▶ [Directions for this task]
Begin at the line that contains "in <instances>...</instances>. Masks at 512×512." and repeat every line from there to the end of the records below, inclusive, without adding any other line.
▼
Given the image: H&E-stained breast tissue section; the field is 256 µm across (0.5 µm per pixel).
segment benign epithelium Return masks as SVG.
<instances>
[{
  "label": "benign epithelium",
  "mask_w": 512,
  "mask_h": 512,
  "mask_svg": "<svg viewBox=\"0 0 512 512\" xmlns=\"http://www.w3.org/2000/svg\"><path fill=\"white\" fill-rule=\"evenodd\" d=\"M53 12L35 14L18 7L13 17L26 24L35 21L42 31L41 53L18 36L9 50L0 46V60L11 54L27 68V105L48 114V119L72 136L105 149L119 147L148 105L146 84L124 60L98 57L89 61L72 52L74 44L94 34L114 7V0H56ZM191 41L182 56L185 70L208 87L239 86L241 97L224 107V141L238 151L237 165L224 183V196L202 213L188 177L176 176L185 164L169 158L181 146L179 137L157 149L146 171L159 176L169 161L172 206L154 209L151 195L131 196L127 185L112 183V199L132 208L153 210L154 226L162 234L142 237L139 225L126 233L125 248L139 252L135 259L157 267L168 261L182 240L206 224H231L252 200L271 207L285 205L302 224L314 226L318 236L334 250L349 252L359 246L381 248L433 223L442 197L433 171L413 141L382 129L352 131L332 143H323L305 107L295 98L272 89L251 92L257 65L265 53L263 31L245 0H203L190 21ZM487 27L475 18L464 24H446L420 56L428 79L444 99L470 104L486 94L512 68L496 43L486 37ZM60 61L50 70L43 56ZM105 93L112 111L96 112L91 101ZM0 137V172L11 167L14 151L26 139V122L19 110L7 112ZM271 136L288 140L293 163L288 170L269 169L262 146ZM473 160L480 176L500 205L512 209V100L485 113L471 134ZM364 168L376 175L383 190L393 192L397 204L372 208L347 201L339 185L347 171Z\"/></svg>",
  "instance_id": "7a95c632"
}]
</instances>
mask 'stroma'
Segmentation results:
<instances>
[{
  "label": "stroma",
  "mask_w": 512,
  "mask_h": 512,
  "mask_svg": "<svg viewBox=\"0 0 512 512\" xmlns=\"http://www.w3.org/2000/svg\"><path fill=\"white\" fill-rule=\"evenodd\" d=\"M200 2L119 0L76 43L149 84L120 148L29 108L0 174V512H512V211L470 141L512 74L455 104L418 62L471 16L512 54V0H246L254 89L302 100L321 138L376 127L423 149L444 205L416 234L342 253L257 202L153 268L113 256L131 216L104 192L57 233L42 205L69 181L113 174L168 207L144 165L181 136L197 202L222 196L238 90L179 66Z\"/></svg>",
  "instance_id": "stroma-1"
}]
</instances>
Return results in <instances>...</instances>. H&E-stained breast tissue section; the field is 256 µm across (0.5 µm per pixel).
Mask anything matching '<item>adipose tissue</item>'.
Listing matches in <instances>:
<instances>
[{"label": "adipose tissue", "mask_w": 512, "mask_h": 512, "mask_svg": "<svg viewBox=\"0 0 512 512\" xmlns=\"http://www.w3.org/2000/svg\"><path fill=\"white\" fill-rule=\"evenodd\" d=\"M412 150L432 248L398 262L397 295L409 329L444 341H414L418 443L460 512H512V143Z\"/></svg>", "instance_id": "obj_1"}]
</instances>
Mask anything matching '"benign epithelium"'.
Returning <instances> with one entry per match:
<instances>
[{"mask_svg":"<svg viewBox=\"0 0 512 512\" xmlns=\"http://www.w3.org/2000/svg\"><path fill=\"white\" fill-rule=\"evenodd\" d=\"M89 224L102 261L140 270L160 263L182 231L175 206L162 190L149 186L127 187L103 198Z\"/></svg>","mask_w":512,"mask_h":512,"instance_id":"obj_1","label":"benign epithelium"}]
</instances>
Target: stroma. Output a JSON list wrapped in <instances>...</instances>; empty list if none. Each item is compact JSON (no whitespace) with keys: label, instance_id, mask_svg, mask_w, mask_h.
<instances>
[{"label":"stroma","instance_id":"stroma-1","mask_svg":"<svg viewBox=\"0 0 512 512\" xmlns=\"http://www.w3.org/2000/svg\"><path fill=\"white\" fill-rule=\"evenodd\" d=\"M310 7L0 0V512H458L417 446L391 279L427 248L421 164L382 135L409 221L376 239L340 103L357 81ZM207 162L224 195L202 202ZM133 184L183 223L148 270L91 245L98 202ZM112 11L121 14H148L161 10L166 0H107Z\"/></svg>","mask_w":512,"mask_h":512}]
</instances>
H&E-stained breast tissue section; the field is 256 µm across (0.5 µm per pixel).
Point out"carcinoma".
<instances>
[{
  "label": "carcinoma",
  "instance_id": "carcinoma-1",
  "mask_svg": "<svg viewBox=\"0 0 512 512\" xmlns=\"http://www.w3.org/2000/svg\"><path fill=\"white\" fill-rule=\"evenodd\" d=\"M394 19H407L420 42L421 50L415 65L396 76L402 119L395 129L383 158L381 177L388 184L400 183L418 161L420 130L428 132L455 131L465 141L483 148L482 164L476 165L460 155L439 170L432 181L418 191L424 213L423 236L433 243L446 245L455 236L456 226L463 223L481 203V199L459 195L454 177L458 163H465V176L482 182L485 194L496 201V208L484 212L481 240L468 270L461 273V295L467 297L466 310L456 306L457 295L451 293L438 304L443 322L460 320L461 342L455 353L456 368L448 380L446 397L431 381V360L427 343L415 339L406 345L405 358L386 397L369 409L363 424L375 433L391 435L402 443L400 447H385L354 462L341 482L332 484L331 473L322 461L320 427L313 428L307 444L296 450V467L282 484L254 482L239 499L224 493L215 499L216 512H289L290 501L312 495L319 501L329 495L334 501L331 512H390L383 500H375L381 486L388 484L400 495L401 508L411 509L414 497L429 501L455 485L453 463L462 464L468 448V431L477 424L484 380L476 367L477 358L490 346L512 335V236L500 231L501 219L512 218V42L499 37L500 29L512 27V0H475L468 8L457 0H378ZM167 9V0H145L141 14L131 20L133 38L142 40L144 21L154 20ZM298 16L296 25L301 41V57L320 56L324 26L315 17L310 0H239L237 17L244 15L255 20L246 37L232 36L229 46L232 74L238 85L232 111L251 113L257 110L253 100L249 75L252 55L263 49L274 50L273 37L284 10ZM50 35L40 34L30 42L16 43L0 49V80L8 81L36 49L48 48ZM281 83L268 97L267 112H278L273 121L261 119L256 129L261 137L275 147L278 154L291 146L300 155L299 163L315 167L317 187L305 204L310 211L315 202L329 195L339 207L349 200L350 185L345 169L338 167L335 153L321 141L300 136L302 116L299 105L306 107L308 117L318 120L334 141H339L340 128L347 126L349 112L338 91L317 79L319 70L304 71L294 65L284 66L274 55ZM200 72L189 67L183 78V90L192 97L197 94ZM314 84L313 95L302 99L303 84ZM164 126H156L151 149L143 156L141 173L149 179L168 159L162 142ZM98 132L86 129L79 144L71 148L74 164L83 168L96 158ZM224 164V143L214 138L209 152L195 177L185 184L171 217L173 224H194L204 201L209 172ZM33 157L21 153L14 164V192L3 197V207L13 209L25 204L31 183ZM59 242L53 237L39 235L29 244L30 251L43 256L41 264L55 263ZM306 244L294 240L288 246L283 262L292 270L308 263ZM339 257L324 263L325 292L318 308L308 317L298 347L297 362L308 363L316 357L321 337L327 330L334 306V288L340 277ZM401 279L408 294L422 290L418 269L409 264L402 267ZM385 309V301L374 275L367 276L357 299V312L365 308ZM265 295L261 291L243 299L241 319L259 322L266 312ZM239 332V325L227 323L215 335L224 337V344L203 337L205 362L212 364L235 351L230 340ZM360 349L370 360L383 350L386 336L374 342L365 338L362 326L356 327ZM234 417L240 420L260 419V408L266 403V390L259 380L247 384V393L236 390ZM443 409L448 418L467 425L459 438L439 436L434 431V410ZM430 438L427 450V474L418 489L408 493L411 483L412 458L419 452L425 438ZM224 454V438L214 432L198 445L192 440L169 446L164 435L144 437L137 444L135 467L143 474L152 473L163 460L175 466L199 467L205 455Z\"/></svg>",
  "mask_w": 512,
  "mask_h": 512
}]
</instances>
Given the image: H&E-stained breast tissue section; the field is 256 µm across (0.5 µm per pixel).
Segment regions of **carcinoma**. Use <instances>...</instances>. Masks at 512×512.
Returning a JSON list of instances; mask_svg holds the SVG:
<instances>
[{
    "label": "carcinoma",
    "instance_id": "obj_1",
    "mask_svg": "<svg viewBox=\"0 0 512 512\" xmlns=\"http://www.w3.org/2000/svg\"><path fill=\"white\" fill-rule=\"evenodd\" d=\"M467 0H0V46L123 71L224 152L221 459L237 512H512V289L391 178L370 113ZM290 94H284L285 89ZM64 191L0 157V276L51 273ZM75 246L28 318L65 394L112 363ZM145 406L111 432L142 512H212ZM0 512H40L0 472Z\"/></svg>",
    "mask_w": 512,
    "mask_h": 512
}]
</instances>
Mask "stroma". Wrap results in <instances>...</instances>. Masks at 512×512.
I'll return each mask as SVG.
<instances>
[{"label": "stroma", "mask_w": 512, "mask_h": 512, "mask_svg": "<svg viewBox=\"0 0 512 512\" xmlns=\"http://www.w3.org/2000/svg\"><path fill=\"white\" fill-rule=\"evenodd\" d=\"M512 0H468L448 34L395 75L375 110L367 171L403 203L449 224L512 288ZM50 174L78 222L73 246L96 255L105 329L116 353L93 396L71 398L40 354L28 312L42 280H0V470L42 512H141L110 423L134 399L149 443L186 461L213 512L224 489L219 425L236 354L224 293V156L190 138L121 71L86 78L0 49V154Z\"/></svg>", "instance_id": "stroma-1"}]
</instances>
▲
▶ [Written response]
Mask "stroma". Wrap results in <instances>...</instances>. Masks at 512×512.
I'll return each mask as SVG.
<instances>
[{"label": "stroma", "mask_w": 512, "mask_h": 512, "mask_svg": "<svg viewBox=\"0 0 512 512\" xmlns=\"http://www.w3.org/2000/svg\"><path fill=\"white\" fill-rule=\"evenodd\" d=\"M512 0H468L448 34L395 75L375 110L367 171L403 203L449 224L512 288ZM50 174L78 222L73 246L96 255L105 329L116 353L93 396L71 398L40 354L28 312L42 280H0V470L42 512H141L110 423L134 399L149 443L186 461L213 512L224 489L219 425L236 354L224 293V156L190 138L121 71L86 78L0 49V154Z\"/></svg>", "instance_id": "stroma-1"}]
</instances>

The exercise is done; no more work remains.